## WORK TO COMPLETE
For this exercise, copy out each line of the material below that includes "BUZZER".
Start of Block
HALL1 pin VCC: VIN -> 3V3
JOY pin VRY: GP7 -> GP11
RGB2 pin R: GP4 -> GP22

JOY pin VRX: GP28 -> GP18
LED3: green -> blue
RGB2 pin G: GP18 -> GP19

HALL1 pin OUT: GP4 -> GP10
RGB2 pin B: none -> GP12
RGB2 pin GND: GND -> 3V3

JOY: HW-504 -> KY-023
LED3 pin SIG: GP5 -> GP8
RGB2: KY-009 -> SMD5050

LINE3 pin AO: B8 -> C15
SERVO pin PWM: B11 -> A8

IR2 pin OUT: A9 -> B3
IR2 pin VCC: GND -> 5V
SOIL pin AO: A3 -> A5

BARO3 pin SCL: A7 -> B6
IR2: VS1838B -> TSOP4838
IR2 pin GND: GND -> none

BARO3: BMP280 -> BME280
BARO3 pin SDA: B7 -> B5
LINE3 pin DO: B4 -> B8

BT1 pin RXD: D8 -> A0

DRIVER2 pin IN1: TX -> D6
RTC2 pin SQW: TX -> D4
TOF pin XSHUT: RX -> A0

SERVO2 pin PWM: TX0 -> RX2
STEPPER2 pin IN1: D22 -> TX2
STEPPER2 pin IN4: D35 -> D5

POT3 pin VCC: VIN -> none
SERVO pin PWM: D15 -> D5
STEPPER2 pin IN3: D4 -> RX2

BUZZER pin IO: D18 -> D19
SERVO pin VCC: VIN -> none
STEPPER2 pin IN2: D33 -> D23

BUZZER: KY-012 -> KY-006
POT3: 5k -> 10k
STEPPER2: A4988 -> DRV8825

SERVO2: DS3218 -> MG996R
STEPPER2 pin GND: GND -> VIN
End of Block
## WRITTEN RESPONSE
BUZZER pin IO: D18 -> D19
BUZZER: KY-012 -> KY-006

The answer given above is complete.